* **Given records**:
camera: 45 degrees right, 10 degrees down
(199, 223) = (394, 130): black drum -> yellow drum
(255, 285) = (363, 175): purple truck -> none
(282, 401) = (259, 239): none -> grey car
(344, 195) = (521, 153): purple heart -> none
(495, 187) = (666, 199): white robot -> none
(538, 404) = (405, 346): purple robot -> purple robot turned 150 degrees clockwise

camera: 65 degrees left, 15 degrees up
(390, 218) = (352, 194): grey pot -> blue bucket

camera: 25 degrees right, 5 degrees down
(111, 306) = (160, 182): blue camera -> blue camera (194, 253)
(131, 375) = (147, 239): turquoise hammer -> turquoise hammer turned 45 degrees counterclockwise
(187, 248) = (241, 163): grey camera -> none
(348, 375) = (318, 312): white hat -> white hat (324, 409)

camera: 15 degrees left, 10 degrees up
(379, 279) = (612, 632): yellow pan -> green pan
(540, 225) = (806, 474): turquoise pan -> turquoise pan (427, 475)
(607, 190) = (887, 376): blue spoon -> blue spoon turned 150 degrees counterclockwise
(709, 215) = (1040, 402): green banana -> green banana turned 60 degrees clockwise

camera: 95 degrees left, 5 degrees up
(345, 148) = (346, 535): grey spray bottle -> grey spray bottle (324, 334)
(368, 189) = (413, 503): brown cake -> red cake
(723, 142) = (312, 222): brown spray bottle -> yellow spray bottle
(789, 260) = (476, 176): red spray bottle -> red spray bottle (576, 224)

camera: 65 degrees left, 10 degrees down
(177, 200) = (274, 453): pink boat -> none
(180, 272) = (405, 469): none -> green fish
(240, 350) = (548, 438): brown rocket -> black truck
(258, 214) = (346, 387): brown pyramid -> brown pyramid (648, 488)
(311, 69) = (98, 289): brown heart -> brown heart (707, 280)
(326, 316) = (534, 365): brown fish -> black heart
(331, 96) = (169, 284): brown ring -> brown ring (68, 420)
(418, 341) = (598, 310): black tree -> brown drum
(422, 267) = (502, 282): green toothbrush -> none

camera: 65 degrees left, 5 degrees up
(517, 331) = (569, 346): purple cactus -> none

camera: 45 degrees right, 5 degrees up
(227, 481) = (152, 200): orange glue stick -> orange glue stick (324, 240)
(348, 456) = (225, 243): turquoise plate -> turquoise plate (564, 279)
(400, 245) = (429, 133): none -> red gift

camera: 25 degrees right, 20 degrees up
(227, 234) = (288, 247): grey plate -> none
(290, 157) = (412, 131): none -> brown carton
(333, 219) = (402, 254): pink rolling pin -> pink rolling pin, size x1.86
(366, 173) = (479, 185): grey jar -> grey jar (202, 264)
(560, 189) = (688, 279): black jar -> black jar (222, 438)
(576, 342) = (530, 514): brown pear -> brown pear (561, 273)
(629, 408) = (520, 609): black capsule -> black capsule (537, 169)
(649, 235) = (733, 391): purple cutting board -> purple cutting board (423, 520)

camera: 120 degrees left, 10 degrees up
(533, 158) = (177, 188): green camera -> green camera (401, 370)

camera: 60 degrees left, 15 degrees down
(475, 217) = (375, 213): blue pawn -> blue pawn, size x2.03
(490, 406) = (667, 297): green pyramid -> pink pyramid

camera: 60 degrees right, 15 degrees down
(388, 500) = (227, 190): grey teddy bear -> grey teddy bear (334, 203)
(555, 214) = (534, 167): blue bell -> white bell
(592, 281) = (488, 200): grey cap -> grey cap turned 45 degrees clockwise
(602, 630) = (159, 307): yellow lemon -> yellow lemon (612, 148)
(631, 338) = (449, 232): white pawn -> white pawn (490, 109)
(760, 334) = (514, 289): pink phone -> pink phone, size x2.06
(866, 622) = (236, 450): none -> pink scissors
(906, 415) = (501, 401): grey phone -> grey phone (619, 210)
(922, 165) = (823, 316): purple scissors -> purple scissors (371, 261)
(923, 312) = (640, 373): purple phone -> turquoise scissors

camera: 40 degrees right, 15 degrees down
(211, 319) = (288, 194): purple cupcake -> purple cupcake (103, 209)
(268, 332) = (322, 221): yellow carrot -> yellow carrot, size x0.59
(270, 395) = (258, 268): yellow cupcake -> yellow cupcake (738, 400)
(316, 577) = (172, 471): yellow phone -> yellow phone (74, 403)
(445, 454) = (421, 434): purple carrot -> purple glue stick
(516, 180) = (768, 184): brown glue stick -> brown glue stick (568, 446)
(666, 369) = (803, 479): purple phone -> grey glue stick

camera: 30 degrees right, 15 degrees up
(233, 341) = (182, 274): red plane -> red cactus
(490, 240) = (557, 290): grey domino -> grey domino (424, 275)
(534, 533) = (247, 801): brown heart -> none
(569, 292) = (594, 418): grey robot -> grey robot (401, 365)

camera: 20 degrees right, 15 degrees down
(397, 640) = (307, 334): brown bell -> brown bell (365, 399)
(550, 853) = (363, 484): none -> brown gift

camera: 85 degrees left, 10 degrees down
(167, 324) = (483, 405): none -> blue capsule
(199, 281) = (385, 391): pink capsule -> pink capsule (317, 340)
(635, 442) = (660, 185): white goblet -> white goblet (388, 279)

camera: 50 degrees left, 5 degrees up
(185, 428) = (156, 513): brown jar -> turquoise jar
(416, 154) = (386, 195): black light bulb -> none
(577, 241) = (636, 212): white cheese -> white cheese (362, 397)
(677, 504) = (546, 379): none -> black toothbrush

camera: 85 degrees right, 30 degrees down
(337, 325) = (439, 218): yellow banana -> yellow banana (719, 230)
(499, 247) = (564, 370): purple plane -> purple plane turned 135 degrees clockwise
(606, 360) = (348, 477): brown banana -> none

* **What you have to do**:
Copy out, word for word, the part of the entries above that begins at the line with "camera: 45 degrees right, 5 degrees up" and ends at the line with "(629, 408) = (520, 609): black", including both.

* **Finished task**:
camera: 45 degrees right, 5 degrees up
(227, 481) = (152, 200): orange glue stick -> orange glue stick (324, 240)
(348, 456) = (225, 243): turquoise plate -> turquoise plate (564, 279)
(400, 245) = (429, 133): none -> red gift

camera: 25 degrees right, 20 degrees up
(227, 234) = (288, 247): grey plate -> none
(290, 157) = (412, 131): none -> brown carton
(333, 219) = (402, 254): pink rolling pin -> pink rolling pin, size x1.86
(366, 173) = (479, 185): grey jar -> grey jar (202, 264)
(560, 189) = (688, 279): black jar -> black jar (222, 438)
(576, 342) = (530, 514): brown pear -> brown pear (561, 273)
(629, 408) = (520, 609): black capsule -> black capsule (537, 169)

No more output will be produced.